What you need to do:
Which of the lines below mention the word "gafas"? Pull each one out.

Recorded data:

--------------------------------------------------

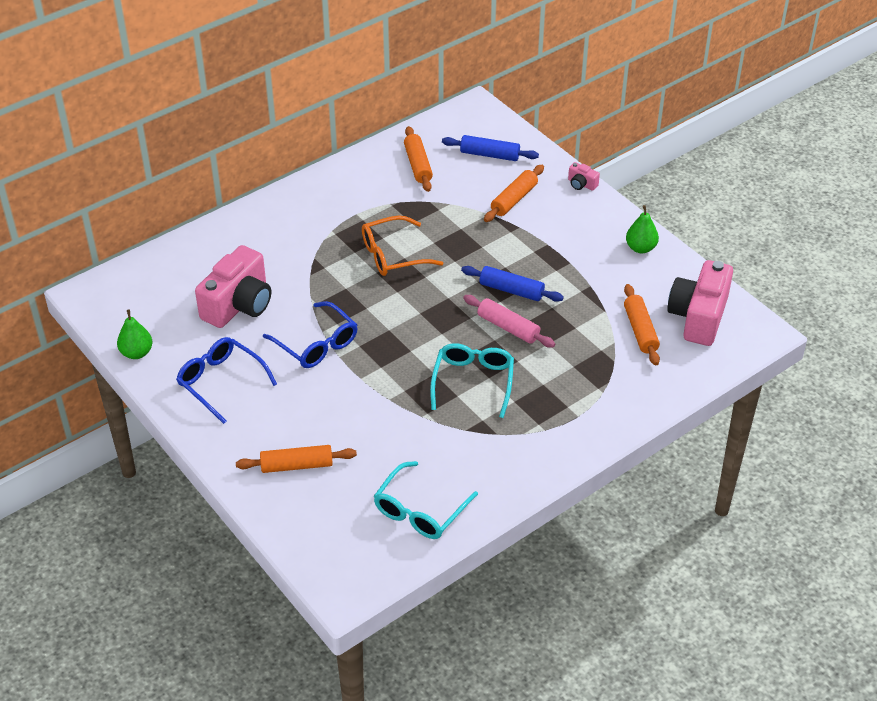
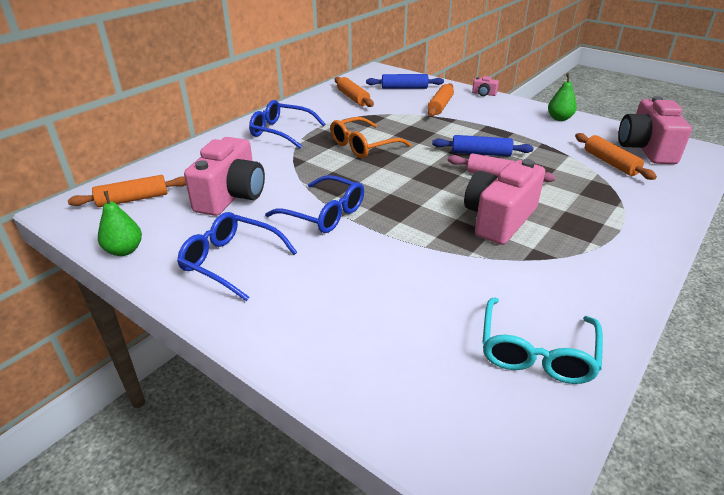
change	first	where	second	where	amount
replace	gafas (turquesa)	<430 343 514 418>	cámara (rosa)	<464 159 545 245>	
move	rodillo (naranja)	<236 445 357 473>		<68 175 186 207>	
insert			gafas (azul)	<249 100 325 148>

--------------------------------------------------

Solved problem:
replace	gafas (turquesa)	<430 343 514 418>	cámara (rosa)	<464 159 545 245>	
insert			gafas (azul)	<249 100 325 148>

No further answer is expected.